= Beginning of Section =
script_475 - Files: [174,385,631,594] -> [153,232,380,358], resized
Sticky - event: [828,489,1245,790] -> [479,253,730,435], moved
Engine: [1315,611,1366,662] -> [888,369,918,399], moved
= End of Section =
= Beginning of Section =
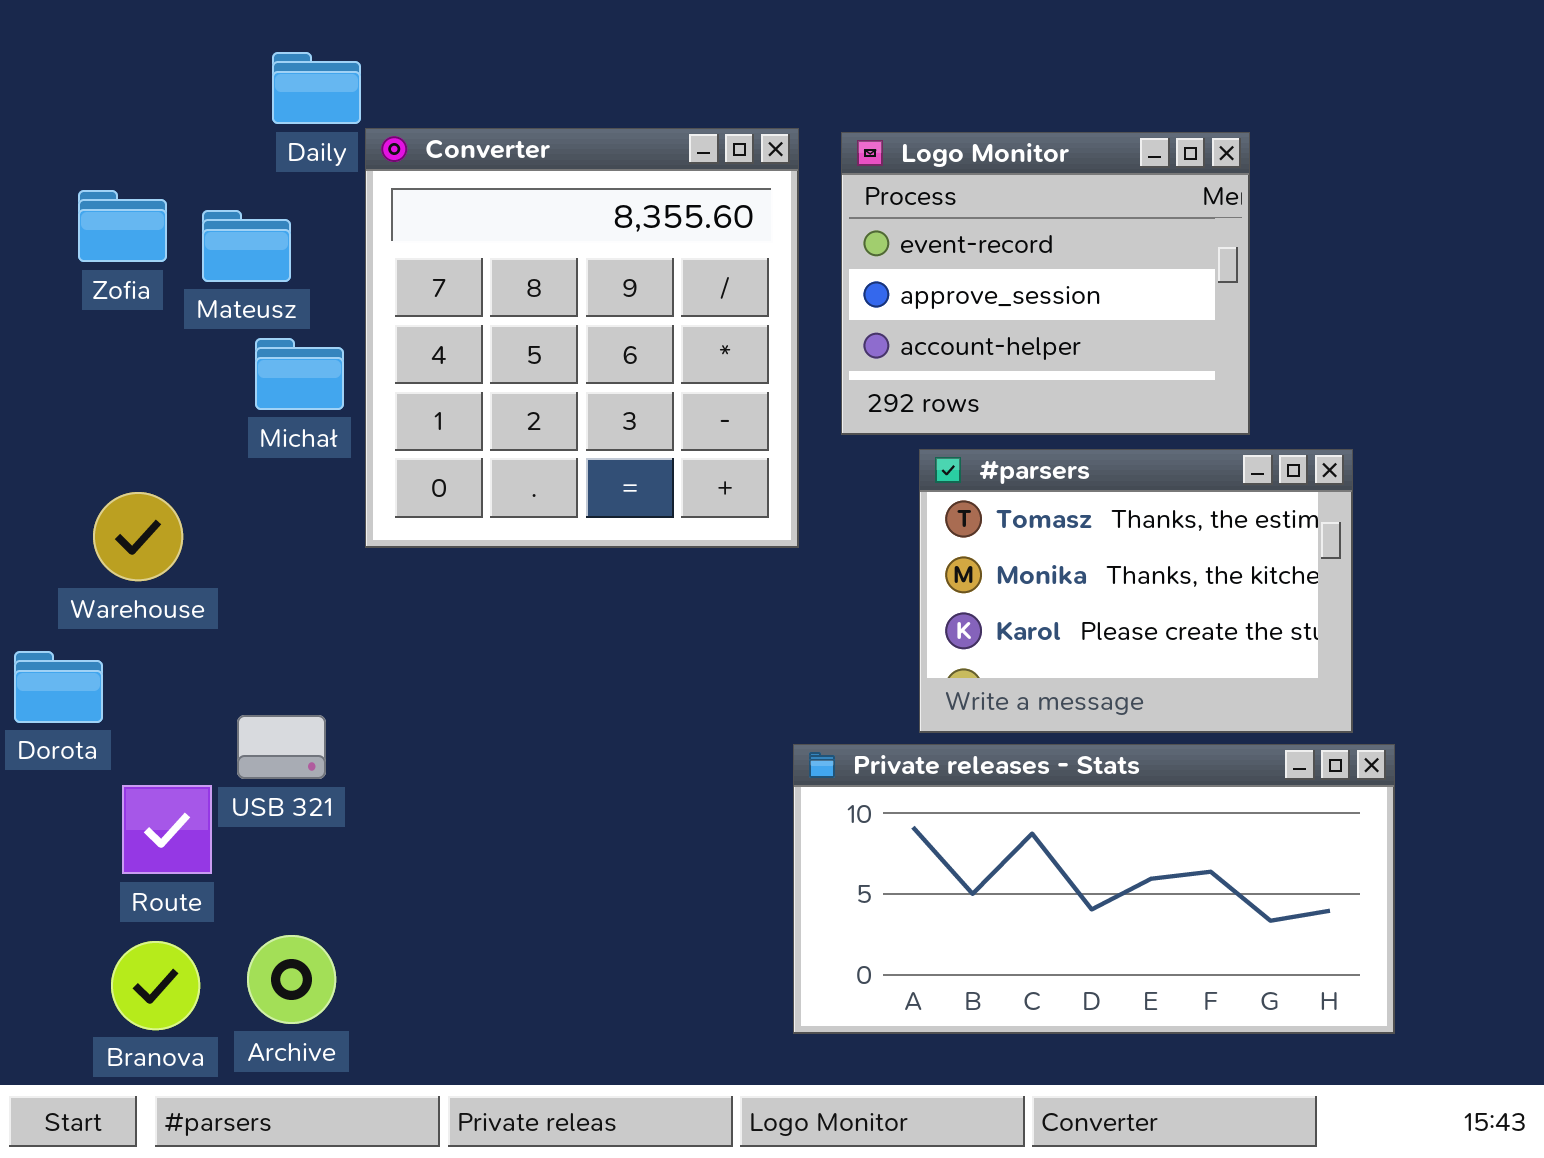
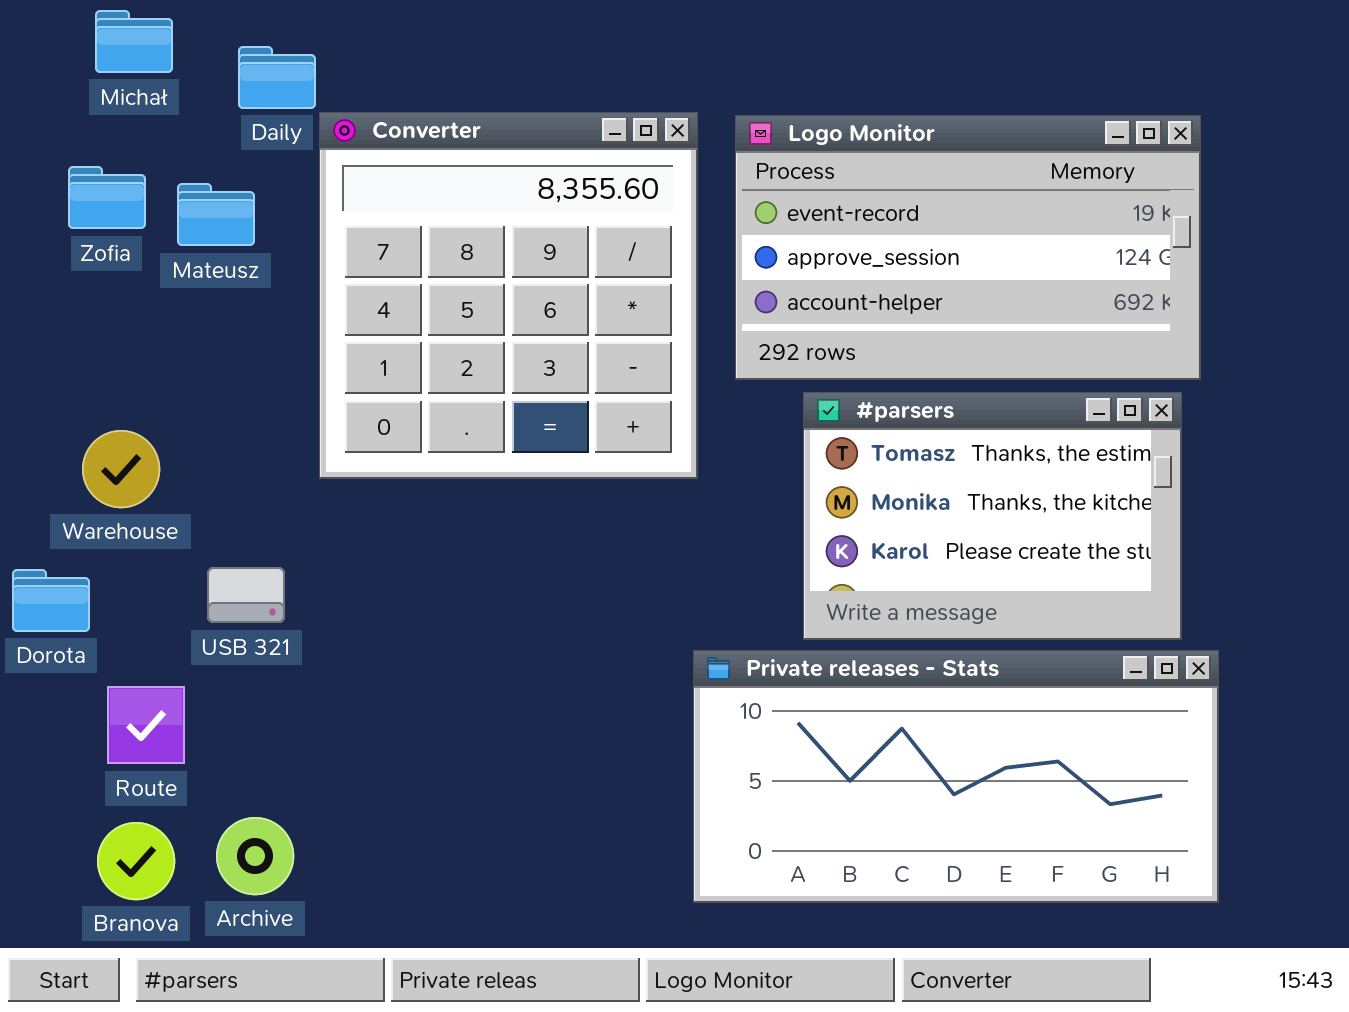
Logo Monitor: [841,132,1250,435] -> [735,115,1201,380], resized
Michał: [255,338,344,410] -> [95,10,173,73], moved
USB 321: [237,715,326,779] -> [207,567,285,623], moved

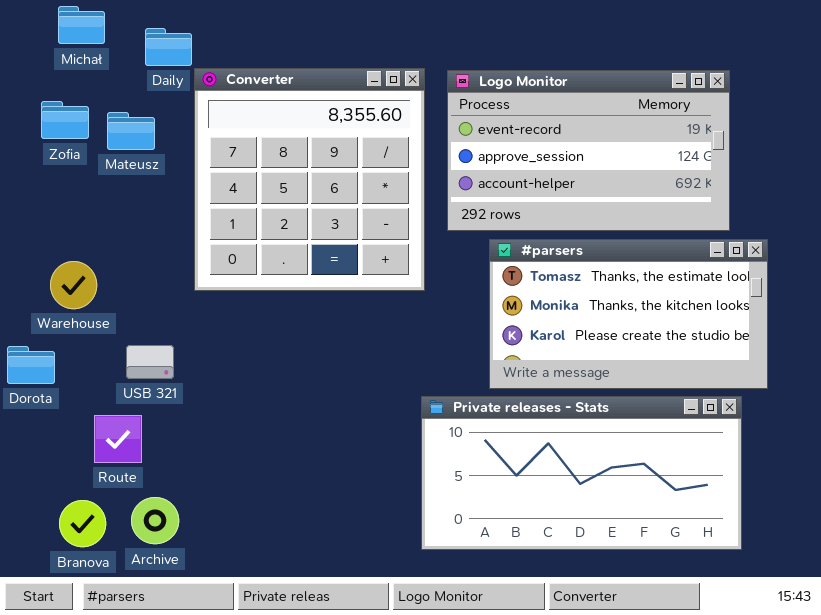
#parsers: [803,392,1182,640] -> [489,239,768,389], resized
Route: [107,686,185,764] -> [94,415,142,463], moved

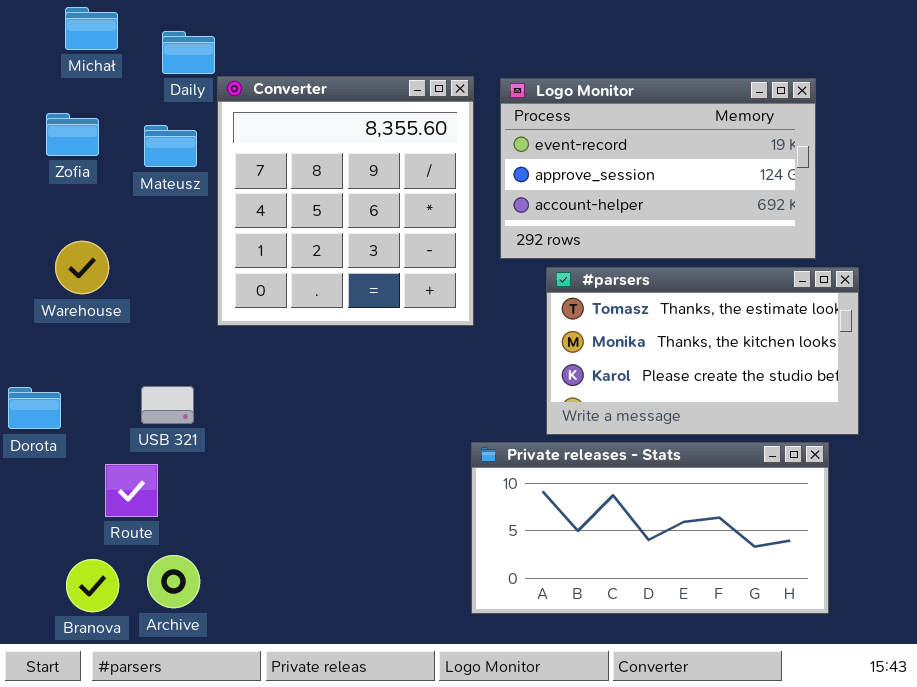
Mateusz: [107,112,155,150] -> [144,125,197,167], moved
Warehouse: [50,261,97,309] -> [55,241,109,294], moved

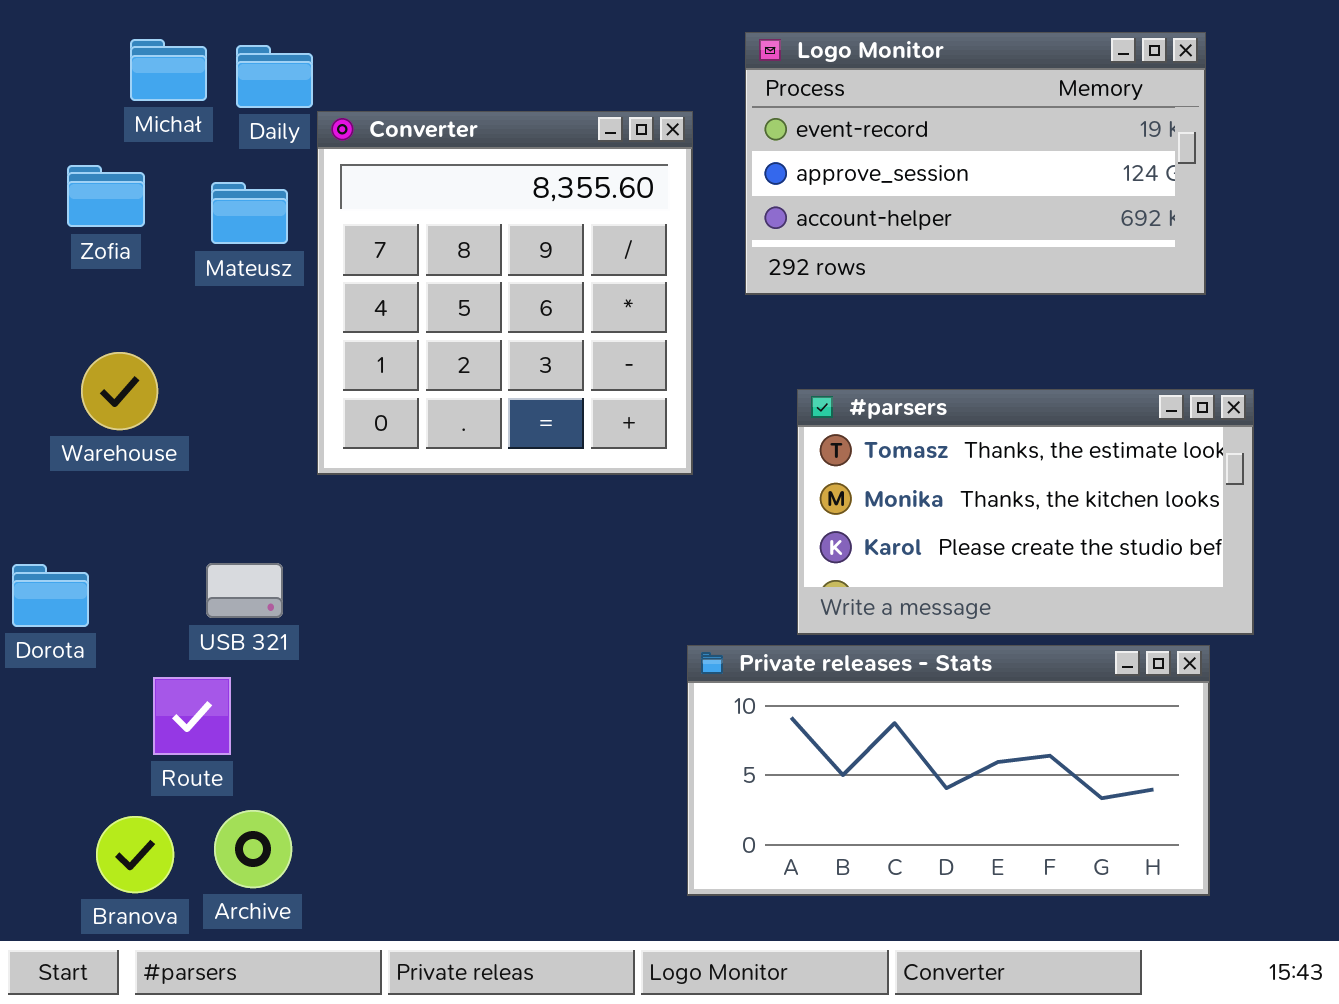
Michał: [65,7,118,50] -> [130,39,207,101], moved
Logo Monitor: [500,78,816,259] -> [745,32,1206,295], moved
= End of Section =
● What you need to do
Go back to the listing above and reproduce, exactly, the stretch from the line bearing "USB 321: [237,715,326,779]" through the line bearing "Logo Monitor: [500,78,816,259]", without its pictures.

● Output of the exercise
USB 321: [237,715,326,779] -> [207,567,285,623], moved

#parsers: [803,392,1182,640] -> [489,239,768,389], resized
Route: [107,686,185,764] -> [94,415,142,463], moved

Mateusz: [107,112,155,150] -> [144,125,197,167], moved
Warehouse: [50,261,97,309] -> [55,241,109,294], moved

Michał: [65,7,118,50] -> [130,39,207,101], moved
Logo Monitor: [500,78,816,259] -> [745,32,1206,295], moved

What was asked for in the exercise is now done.